# TASK ITEM:
Please give back each entry below unaltered, leaving the pictures out.

##### PROVIDED RECORDS #####

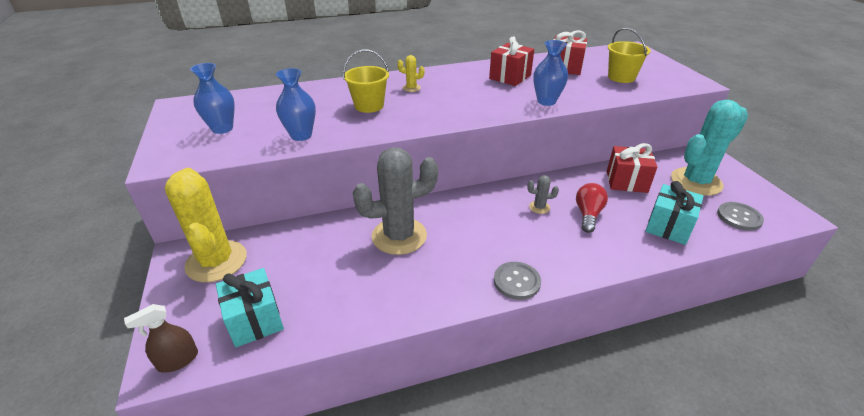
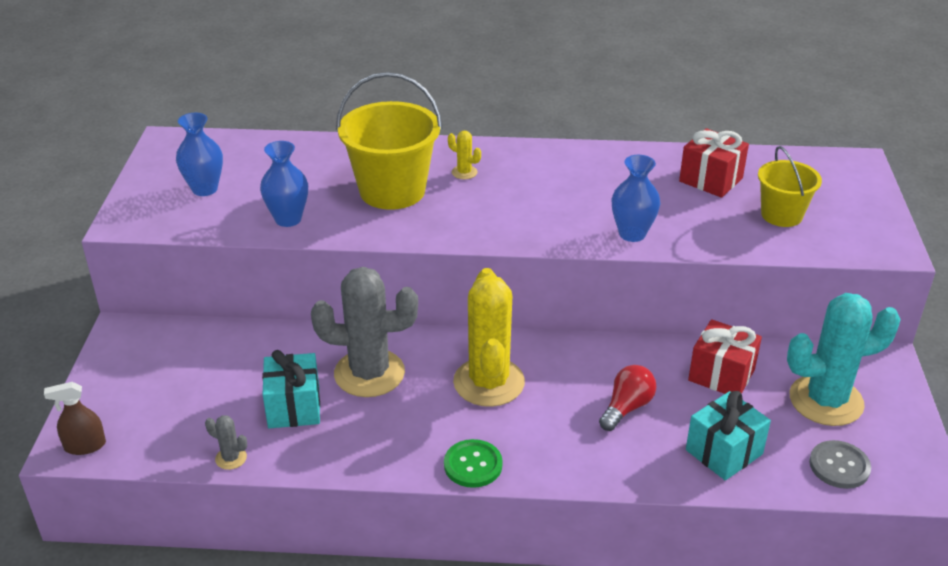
camera: 20 degrees right, 0 degrees up
(216, 261) = (156, 351): yellow cactus -> yellow cactus (489, 382)
(255, 320) = (170, 427): turquoise gift -> turquoise gift (294, 407)
(369, 106) = (392, 191): yellow bucket -> yellow bucket, size x1.66
(510, 77) = (614, 181): red gift -> none
(516, 281) = (473, 465): grey button -> green button
(539, 207) = (569, 381): grey cactus -> grey cactus (231, 458)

#####

# THE COMPLETED TASK:
camera: 20 degrees right, 0 degrees up
(216, 261) = (156, 351): yellow cactus -> yellow cactus (489, 382)
(255, 320) = (170, 427): turquoise gift -> turquoise gift (294, 407)
(369, 106) = (392, 191): yellow bucket -> yellow bucket, size x1.66
(510, 77) = (614, 181): red gift -> none
(516, 281) = (473, 465): grey button -> green button
(539, 207) = (569, 381): grey cactus -> grey cactus (231, 458)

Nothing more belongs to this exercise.